Object tracking records:
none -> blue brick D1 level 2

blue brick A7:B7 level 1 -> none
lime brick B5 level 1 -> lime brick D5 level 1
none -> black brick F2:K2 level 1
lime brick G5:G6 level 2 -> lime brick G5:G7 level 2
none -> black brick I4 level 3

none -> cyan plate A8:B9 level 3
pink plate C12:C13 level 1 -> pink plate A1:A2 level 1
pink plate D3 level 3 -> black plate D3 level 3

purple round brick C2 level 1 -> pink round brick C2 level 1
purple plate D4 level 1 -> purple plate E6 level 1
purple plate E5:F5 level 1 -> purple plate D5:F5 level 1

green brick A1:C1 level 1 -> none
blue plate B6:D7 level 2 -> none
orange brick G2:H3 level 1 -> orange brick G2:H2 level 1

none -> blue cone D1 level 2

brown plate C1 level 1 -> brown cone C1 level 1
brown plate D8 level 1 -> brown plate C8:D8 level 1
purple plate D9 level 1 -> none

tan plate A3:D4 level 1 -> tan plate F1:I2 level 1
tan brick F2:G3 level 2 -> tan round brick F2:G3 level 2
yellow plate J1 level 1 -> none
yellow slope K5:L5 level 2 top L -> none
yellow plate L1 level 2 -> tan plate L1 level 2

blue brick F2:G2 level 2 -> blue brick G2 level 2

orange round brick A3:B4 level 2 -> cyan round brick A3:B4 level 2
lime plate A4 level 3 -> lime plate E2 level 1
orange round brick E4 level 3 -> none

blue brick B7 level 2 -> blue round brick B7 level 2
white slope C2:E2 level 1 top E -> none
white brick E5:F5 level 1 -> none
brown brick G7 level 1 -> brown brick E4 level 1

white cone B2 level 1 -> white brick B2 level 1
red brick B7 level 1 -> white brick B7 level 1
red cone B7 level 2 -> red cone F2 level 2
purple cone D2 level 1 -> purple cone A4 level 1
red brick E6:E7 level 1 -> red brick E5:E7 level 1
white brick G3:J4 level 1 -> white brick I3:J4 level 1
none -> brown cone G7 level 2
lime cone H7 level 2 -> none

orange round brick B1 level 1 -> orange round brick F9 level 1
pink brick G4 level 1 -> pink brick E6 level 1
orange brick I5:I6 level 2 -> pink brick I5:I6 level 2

◆ **PROBLEM STATEMENT**: Pull every line containing the word "pink" out of the entries above.

◆ **ANSWER**:
pink plate C12:C13 level 1 -> pink plate A1:A2 level 1
pink plate D3 level 3 -> black plate D3 level 3
purple round brick C2 level 1 -> pink round brick C2 level 1
pink brick G4 level 1 -> pink brick E6 level 1
orange brick I5:I6 level 2 -> pink brick I5:I6 level 2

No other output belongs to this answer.